#### DATA ####

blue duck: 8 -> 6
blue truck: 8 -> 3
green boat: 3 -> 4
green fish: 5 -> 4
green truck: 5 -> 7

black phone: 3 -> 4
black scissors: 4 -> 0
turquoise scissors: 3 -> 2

####
#### DATA ####

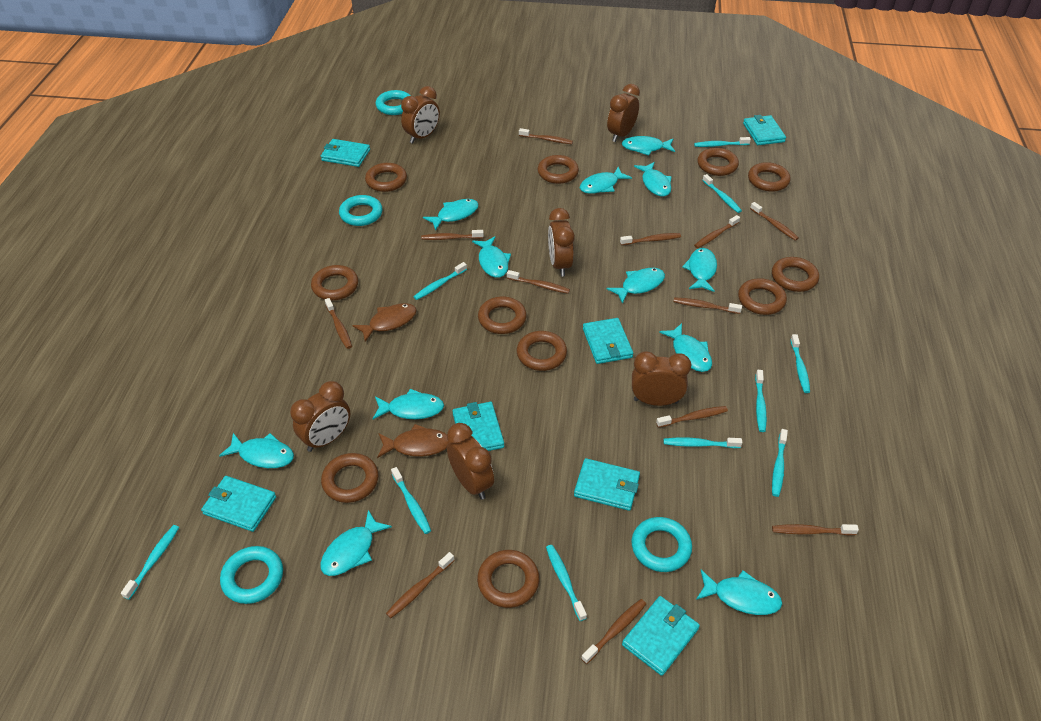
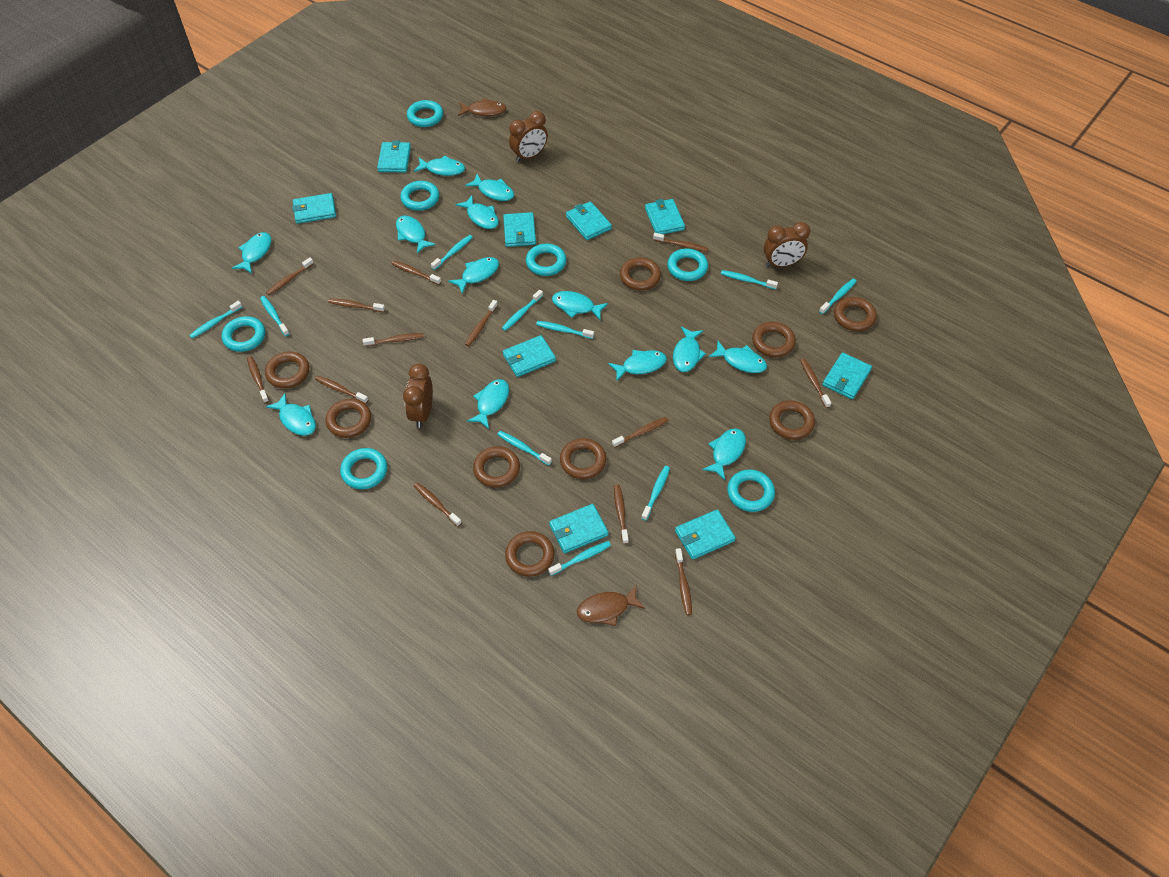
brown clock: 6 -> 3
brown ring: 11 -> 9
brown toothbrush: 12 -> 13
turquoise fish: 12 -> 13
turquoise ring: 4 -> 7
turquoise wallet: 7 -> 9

####

* [WORK TO BE COMPLETED]:
Copy the stretch of the records above that runs from the line with "blue truck: 8 -> 3" through the line with "turquoise scissors: 3 -> 2". Both end lines belong in the copy, and nothing else does.

* [RESPONSE FOR THIS EXERCISE]:
blue truck: 8 -> 3
green boat: 3 -> 4
green fish: 5 -> 4
green truck: 5 -> 7

black phone: 3 -> 4
black scissors: 4 -> 0
turquoise scissors: 3 -> 2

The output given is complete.